BEGIN Given data

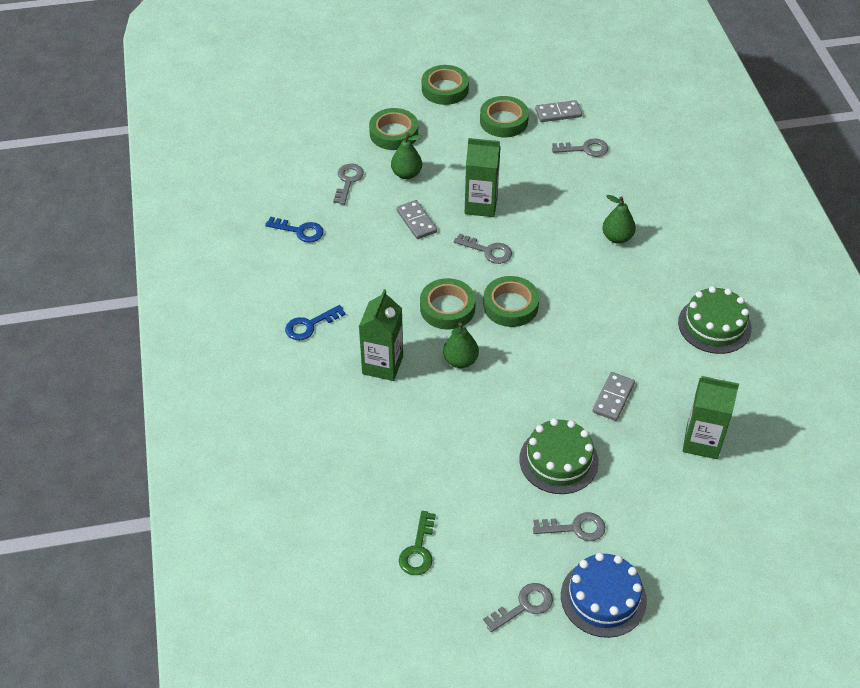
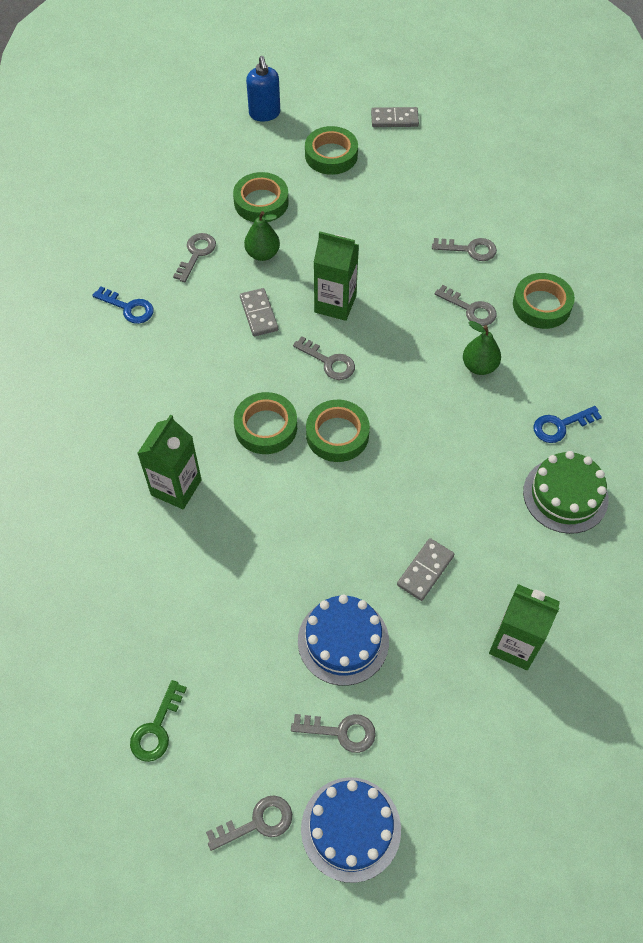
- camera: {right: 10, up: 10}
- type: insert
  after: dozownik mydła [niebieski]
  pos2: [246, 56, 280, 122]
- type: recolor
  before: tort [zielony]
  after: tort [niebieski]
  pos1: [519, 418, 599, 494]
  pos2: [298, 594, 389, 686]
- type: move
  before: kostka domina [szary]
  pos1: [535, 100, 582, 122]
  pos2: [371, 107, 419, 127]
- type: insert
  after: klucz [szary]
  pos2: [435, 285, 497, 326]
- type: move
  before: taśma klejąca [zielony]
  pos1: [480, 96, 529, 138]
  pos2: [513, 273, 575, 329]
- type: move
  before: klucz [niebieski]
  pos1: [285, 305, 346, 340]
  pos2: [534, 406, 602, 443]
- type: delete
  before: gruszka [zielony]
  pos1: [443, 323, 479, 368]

END Given data

[Exercise description]: Set the records down again exactly, and omit any picture in them.

[Solved problem]:
- camera: {right: 10, up: 10}
- type: insert
  after: dozownik mydła [niebieski]
  pos2: [246, 56, 280, 122]
- type: recolor
  before: tort [zielony]
  after: tort [niebieski]
  pos1: [519, 418, 599, 494]
  pos2: [298, 594, 389, 686]
- type: move
  before: kostka domina [szary]
  pos1: [535, 100, 582, 122]
  pos2: [371, 107, 419, 127]
- type: insert
  after: klucz [szary]
  pos2: [435, 285, 497, 326]
- type: move
  before: taśma klejąca [zielony]
  pos1: [480, 96, 529, 138]
  pos2: [513, 273, 575, 329]
- type: move
  before: klucz [niebieski]
  pos1: [285, 305, 346, 340]
  pos2: [534, 406, 602, 443]
- type: delete
  before: gruszka [zielony]
  pos1: [443, 323, 479, 368]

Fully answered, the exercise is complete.